**What to work on**
Scan the data below and give the number of lines that include the word "brown", with no other words.

**Exercise input**
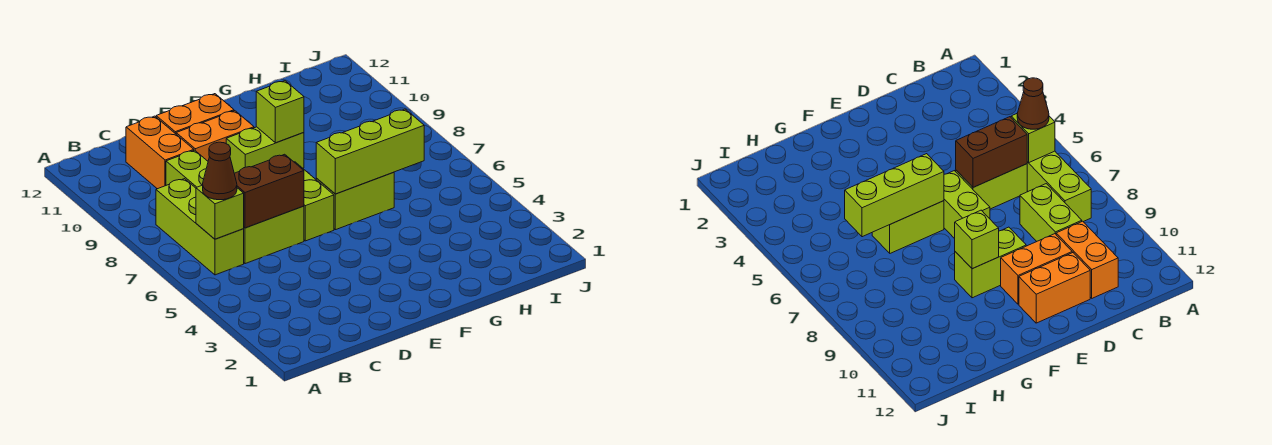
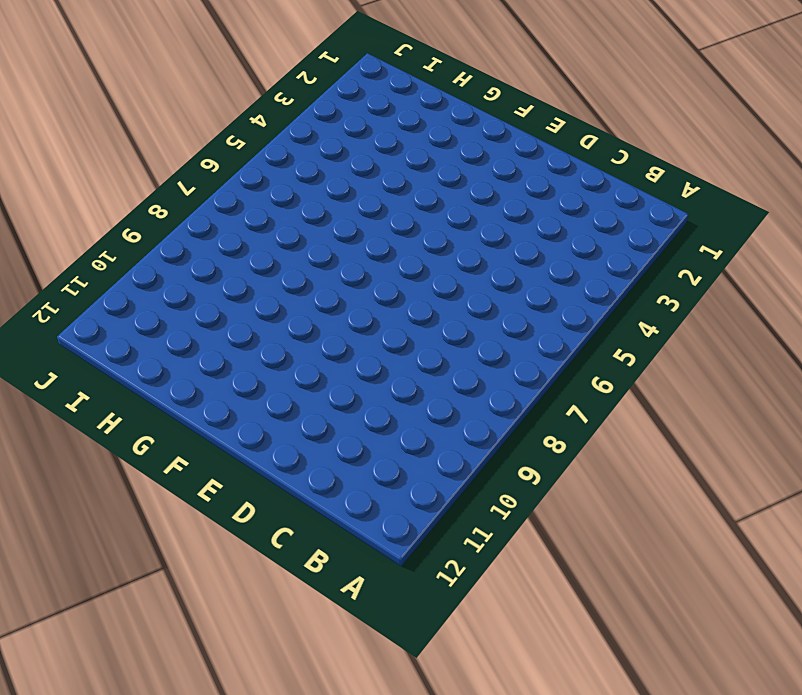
none -> lime brick B6:B8 level 1
none -> lime brick C6:D6 level 1
none -> lime brick C8:C9 level 1

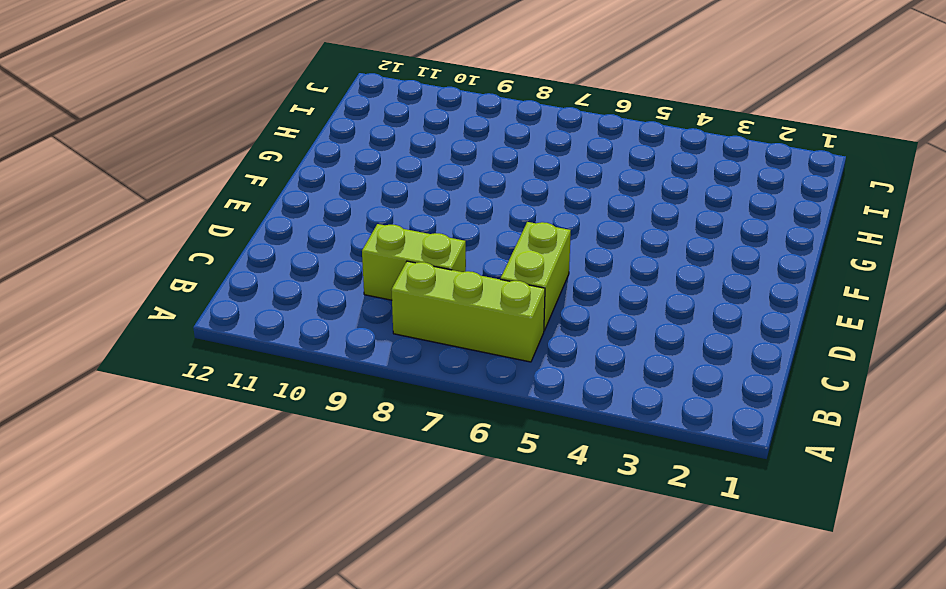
none -> orange brick C10:C11 level 1
none -> orange brick D10:E10 level 1
none -> orange brick D11:E11 level 1

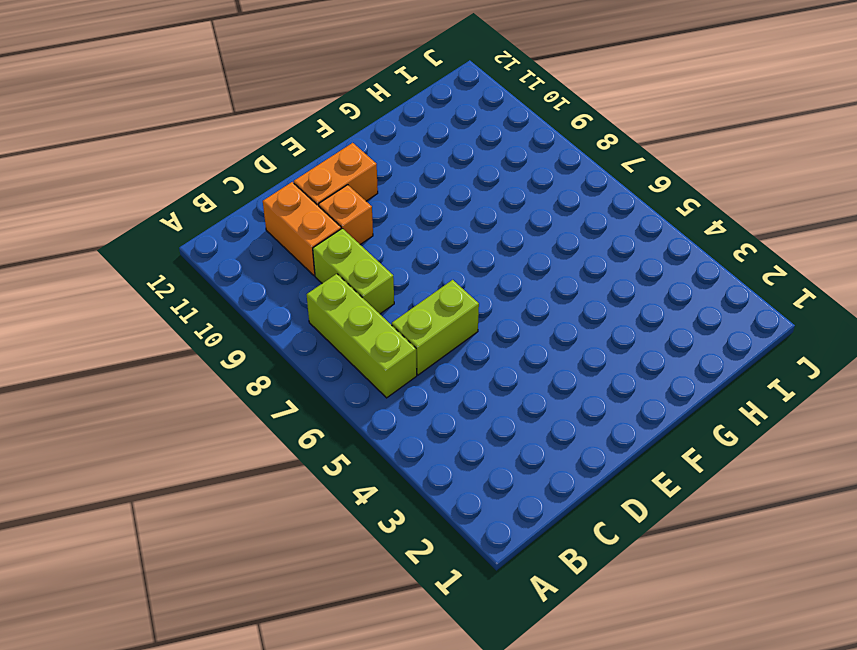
orange brick D10 level 1 -> orange brick D10:E10 level 1
none -> lime brick E6:E7 level 1
none -> lime brick E9:F9 level 1
none -> lime brick F6:G6 level 1

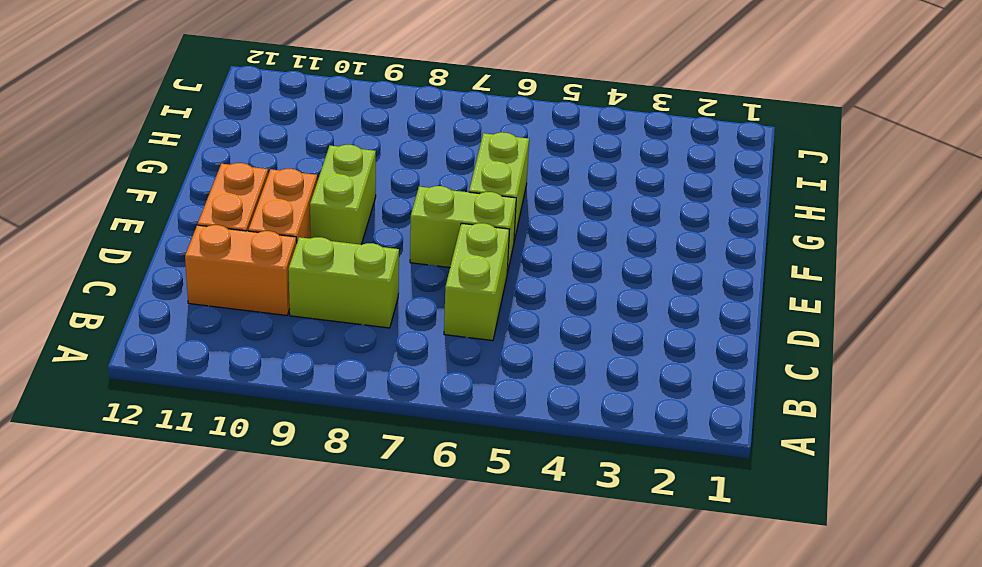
none -> lime brick B6:B8 level 1
none -> lime brick B6 level 2
none -> brown brick C6:D6 level 2

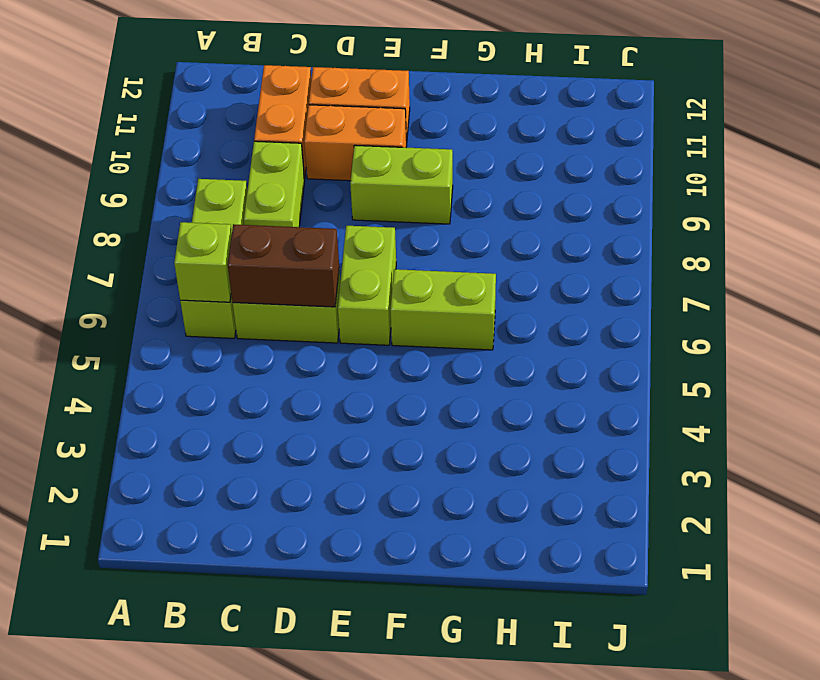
none -> lime brick F6:H6 level 2
none -> lime brick F9 level 2
none -> brown cone B6 level 3

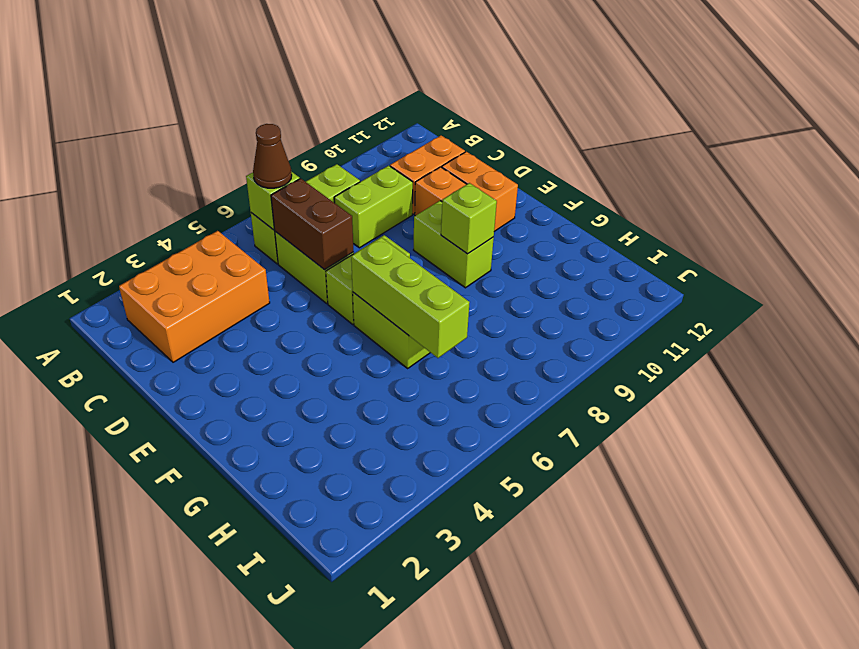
orange brick B2:C4 level 1 -> none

**Expected answer**
2